• **About this exercise**: As the lines appear below, please set them down exactly, starting at the first and finishing with the one containing "Q201: PMOS AO3401".

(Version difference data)
▶

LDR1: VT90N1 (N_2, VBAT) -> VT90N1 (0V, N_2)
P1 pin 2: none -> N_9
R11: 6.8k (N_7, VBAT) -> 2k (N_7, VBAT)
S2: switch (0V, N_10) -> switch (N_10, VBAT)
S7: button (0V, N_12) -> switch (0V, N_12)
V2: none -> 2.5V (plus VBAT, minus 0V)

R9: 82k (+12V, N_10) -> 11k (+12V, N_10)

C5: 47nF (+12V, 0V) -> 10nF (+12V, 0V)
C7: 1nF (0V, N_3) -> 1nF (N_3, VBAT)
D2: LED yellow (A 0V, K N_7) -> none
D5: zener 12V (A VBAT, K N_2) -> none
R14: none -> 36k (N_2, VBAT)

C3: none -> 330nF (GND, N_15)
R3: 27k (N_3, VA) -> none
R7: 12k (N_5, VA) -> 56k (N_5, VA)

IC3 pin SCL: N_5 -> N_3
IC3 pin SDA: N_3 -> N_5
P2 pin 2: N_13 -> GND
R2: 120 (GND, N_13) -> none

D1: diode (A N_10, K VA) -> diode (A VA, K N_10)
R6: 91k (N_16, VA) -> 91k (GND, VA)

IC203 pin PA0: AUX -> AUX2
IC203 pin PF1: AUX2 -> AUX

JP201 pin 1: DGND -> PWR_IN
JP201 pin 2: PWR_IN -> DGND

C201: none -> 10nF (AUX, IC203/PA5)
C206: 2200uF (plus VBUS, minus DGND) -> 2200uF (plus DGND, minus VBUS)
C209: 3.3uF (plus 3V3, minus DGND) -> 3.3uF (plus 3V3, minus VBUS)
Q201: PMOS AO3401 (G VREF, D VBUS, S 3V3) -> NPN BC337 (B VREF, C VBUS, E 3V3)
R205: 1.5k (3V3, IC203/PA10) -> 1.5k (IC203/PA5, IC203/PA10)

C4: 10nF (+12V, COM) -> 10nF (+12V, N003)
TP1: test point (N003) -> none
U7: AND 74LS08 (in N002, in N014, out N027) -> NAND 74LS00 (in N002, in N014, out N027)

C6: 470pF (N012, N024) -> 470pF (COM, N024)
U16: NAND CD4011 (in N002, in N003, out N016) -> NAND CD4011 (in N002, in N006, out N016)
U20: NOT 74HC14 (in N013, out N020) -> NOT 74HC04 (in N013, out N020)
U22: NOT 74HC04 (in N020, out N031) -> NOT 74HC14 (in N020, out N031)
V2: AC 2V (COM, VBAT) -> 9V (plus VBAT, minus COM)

◀

• **Task answer**:
LDR1: VT90N1 (N_2, VBAT) -> VT90N1 (0V, N_2)
P1 pin 2: none -> N_9
R11: 6.8k (N_7, VBAT) -> 2k (N_7, VBAT)
S2: switch (0V, N_10) -> switch (N_10, VBAT)
S7: button (0V, N_12) -> switch (0V, N_12)
V2: none -> 2.5V (plus VBAT, minus 0V)

R9: 82k (+12V, N_10) -> 11k (+12V, N_10)

C5: 47nF (+12V, 0V) -> 10nF (+12V, 0V)
C7: 1nF (0V, N_3) -> 1nF (N_3, VBAT)
D2: LED yellow (A 0V, K N_7) -> none
D5: zener 12V (A VBAT, K N_2) -> none
R14: none -> 36k (N_2, VBAT)

C3: none -> 330nF (GND, N_15)
R3: 27k (N_3, VA) -> none
R7: 12k (N_5, VA) -> 56k (N_5, VA)

IC3 pin SCL: N_5 -> N_3
IC3 pin SDA: N_3 -> N_5
P2 pin 2: N_13 -> GND
R2: 120 (GND, N_13) -> none

D1: diode (A N_10, K VA) -> diode (A VA, K N_10)
R6: 91k (N_16, VA) -> 91k (GND, VA)

IC203 pin PA0: AUX -> AUX2
IC203 pin PF1: AUX2 -> AUX

JP201 pin 1: DGND -> PWR_IN
JP201 pin 2: PWR_IN -> DGND

C201: none -> 10nF (AUX, IC203/PA5)
C206: 2200uF (plus VBUS, minus DGND) -> 2200uF (plus DGND, minus VBUS)
C209: 3.3uF (plus 3V3, minus DGND) -> 3.3uF (plus 3V3, minus VBUS)
Q201: PMOS AO3401 (G VREF, D VBUS, S 3V3) -> NPN BC337 (B VREF, C VBUS, E 3V3)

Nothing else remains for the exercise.